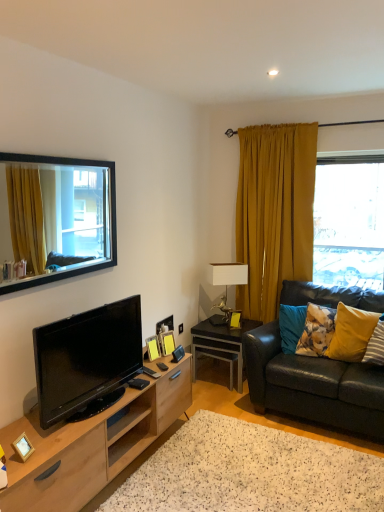
Question: Visually, is yellow fabric pillow at right, which is counted as the second pillow, starting from the right, positioned to the left or to the right of black glossy side table at lower right?

Choices:
 (A) left
 (B) right

Answer: (B)

Question: Relative to black glossy side table at lower right, is yellow fabric pillow at right, which is counted as the second pillow, starting from the right, in front or behind?

Choices:
 (A) front
 (B) behind

Answer: (A)

Question: Based on their relative distances, which object is nearer to the yellow velvet pillow at right, the 1th pillow in the right-to-left sequence?

Choices:
 (A) black glossy tv at lower left
 (B) floral fabric pillow at right, the 3th pillow positioned from the right
 (C) wooden picture frame at lower left, the first picture frame when ordered from front to back
 (D) white speckled rug at lower center
 (E) yellow fabric pillow at right, which is counted as the second pillow, starting from the right

Answer: (E)

Question: Based on their relative distances, which object is nearer to the white speckled rug at lower center?

Choices:
 (A) transparent glass window at upper right, the 1th window from the back
 (B) wooden picture frame at center, arranged as the 2th picture frame when viewed from the front
 (C) yellow velvet pillow at right, the 3th pillow when ordered from left to right
 (D) wooden picture frame at lower left, marked as the 4th picture frame in a right-to-left arrangement
 (E) black glossy side table at lower right

Answer: (B)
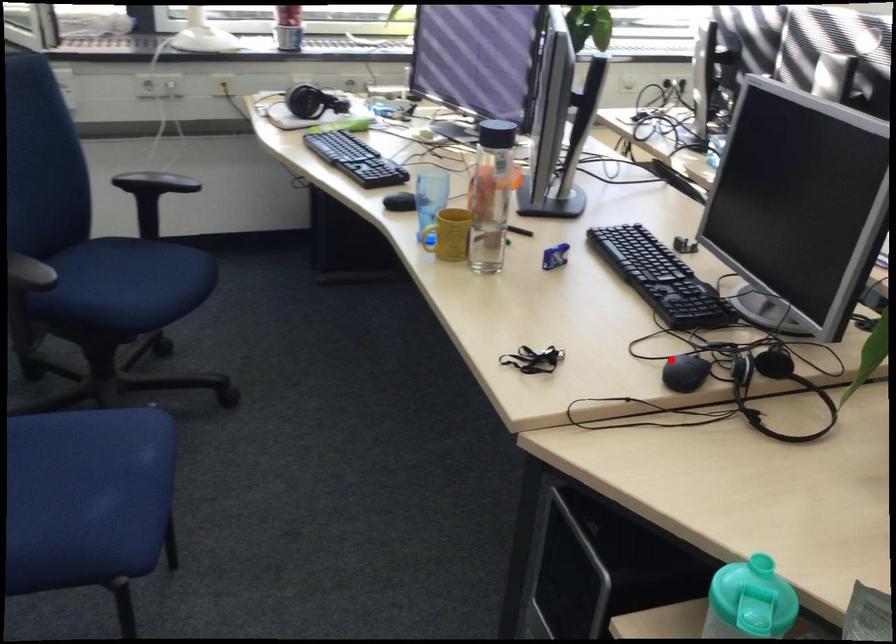
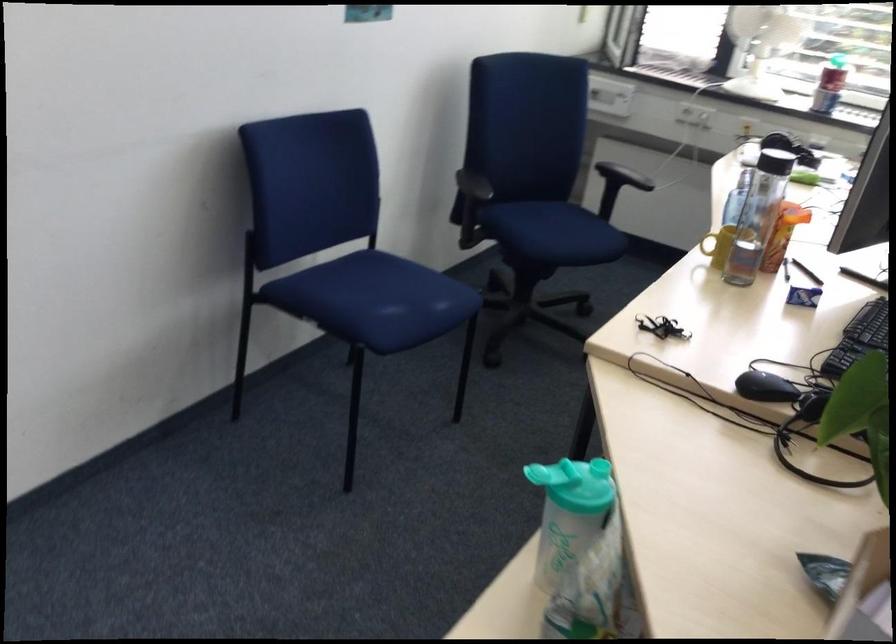
Find the pixel in the second image that matches the highlighted location in the first image.

(765, 386)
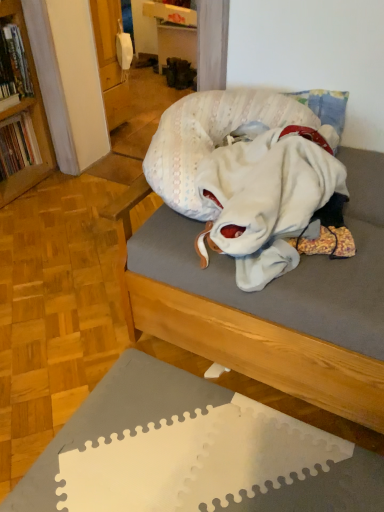
Question: From the image's perspective, is white cotton blanket at center on top of wooden studio couch at center?

Choices:
 (A) yes
 (B) no

Answer: (A)

Question: Is white cotton blanket at center shorter than wooden studio couch at center?

Choices:
 (A) no
 (B) yes

Answer: (B)

Question: Does white cotton blanket at center have a lesser width compared to wooden studio couch at center?

Choices:
 (A) yes
 (B) no

Answer: (A)

Question: Is white cotton blanket at center aimed at wooden studio couch at center?

Choices:
 (A) yes
 (B) no

Answer: (B)

Question: Is white cotton blanket at center wider than wooden studio couch at center?

Choices:
 (A) no
 (B) yes

Answer: (A)

Question: Is white cotton blanket at center inside or outside of hardcover book at left, the 1th book from the bottom?

Choices:
 (A) inside
 (B) outside

Answer: (B)

Question: Is white cotton blanket at center taller or shorter than hardcover book at left, marked as the 2th book in a top-to-bottom arrangement?

Choices:
 (A) short
 (B) tall

Answer: (A)

Question: Based on their positions, is white cotton blanket at center located to the left or right of hardcover book at left, marked as the 2th book in a top-to-bottom arrangement?

Choices:
 (A) left
 (B) right

Answer: (B)

Question: Is white cotton blanket at center bigger or smaller than hardcover book at left, the 1th book from the bottom?

Choices:
 (A) small
 (B) big

Answer: (B)

Question: Is wooden studio couch at center inside or outside of hardcover book at left, the 1th book from the bottom?

Choices:
 (A) outside
 (B) inside

Answer: (A)

Question: From the image's perspective, is wooden studio couch at center positioned above or below hardcover book at left, the 1th book from the bottom?

Choices:
 (A) below
 (B) above

Answer: (A)

Question: Is wooden studio couch at center in front of or behind hardcover book at left, marked as the 2th book in a top-to-bottom arrangement, in the image?

Choices:
 (A) behind
 (B) front

Answer: (B)

Question: Is wooden studio couch at center taller or shorter than hardcover book at left, the 1th book from the bottom?

Choices:
 (A) short
 (B) tall

Answer: (B)

Question: In the image, is white cotton blanket at center positioned in front of or behind wooden studio couch at center?

Choices:
 (A) front
 (B) behind

Answer: (B)

Question: From a real-world perspective, is white cotton blanket at center above or below wooden studio couch at center?

Choices:
 (A) above
 (B) below

Answer: (A)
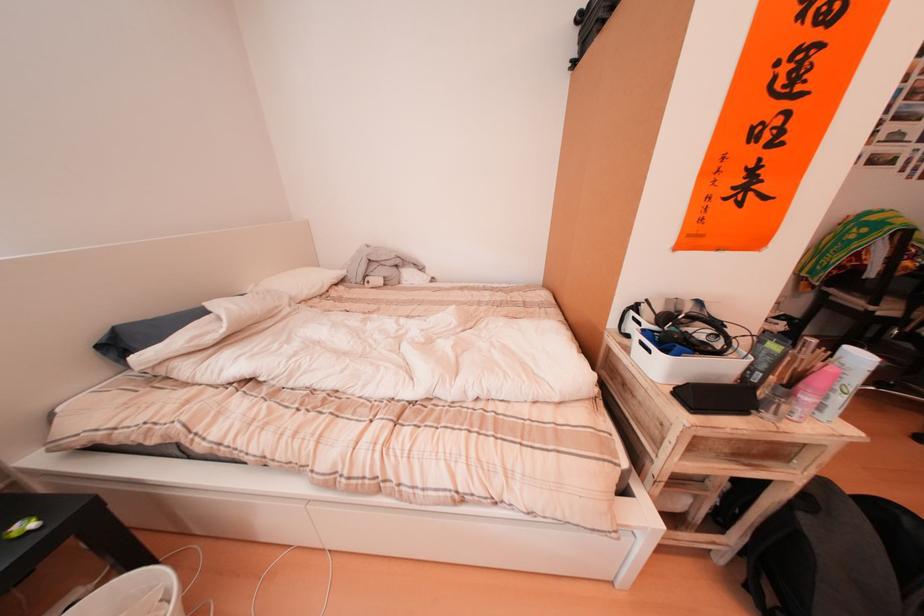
#####
→ **What to produce**
Copy out every one of the rows above word for word, leaving out the pictures.

→ **Result for this task**
Question: Visually, is yellow fabric pillow at right, which is counted as the second pillow, starting from the right, positioned to the left or to the right of black glossy side table at lower right?

Choices:
 (A) left
 (B) right

Answer: (B)

Question: Relative to black glossy side table at lower right, is yellow fabric pillow at right, which is counted as the second pillow, starting from the right, in front or behind?

Choices:
 (A) front
 (B) behind

Answer: (A)

Question: Based on their relative distances, which object is nearer to the yellow velvet pillow at right, the 1th pillow in the right-to-left sequence?

Choices:
 (A) black glossy tv at lower left
 (B) floral fabric pillow at right, the 3th pillow positioned from the right
 (C) wooden picture frame at lower left, the first picture frame when ordered from front to back
 (D) white speckled rug at lower center
 (E) yellow fabric pillow at right, which is counted as the second pillow, starting from the right

Answer: (E)

Question: Based on their relative distances, which object is nearer to the white speckled rug at lower center?

Choices:
 (A) transparent glass window at upper right, the 1th window from the back
 (B) wooden picture frame at center, arranged as the 2th picture frame when viewed from the front
 (C) yellow velvet pillow at right, the 3th pillow when ordered from left to right
 (D) wooden picture frame at lower left, marked as the 4th picture frame in a right-to-left arrangement
 (E) black glossy side table at lower right

Answer: (B)
Find the pixel in the second image that matches the highlighted location in the first image.

(765, 386)
Question: From the image's perspective, is white cotton blanket at center on top of wooden studio couch at center?

Choices:
 (A) yes
 (B) no

Answer: (A)

Question: Is white cotton blanket at center shorter than wooden studio couch at center?

Choices:
 (A) no
 (B) yes

Answer: (B)

Question: Does white cotton blanket at center have a lesser width compared to wooden studio couch at center?

Choices:
 (A) yes
 (B) no

Answer: (A)

Question: Is white cotton blanket at center aimed at wooden studio couch at center?

Choices:
 (A) yes
 (B) no

Answer: (B)

Question: Is white cotton blanket at center wider than wooden studio couch at center?

Choices:
 (A) no
 (B) yes

Answer: (A)

Question: Is white cotton blanket at center inside or outside of hardcover book at left, the 1th book from the bottom?

Choices:
 (A) inside
 (B) outside

Answer: (B)

Question: Is white cotton blanket at center taller or shorter than hardcover book at left, marked as the 2th book in a top-to-bottom arrangement?

Choices:
 (A) short
 (B) tall

Answer: (A)

Question: Based on their positions, is white cotton blanket at center located to the left or right of hardcover book at left, marked as the 2th book in a top-to-bottom arrangement?

Choices:
 (A) left
 (B) right

Answer: (B)

Question: Is white cotton blanket at center bigger or smaller than hardcover book at left, the 1th book from the bottom?

Choices:
 (A) small
 (B) big

Answer: (B)

Question: Is wooden studio couch at center inside or outside of hardcover book at left, the 1th book from the bottom?

Choices:
 (A) outside
 (B) inside

Answer: (A)

Question: From the image's perspective, is wooden studio couch at center positioned above or below hardcover book at left, the 1th book from the bottom?

Choices:
 (A) below
 (B) above

Answer: (A)

Question: Is wooden studio couch at center in front of or behind hardcover book at left, marked as the 2th book in a top-to-bottom arrangement, in the image?

Choices:
 (A) behind
 (B) front

Answer: (B)

Question: Is wooden studio couch at center taller or shorter than hardcover book at left, the 1th book from the bottom?

Choices:
 (A) short
 (B) tall

Answer: (B)

Question: In the image, is white cotton blanket at center positioned in front of or behind wooden studio couch at center?

Choices:
 (A) front
 (B) behind

Answer: (B)

Question: From a real-world perspective, is white cotton blanket at center above or below wooden studio couch at center?

Choices:
 (A) above
 (B) below

Answer: (A)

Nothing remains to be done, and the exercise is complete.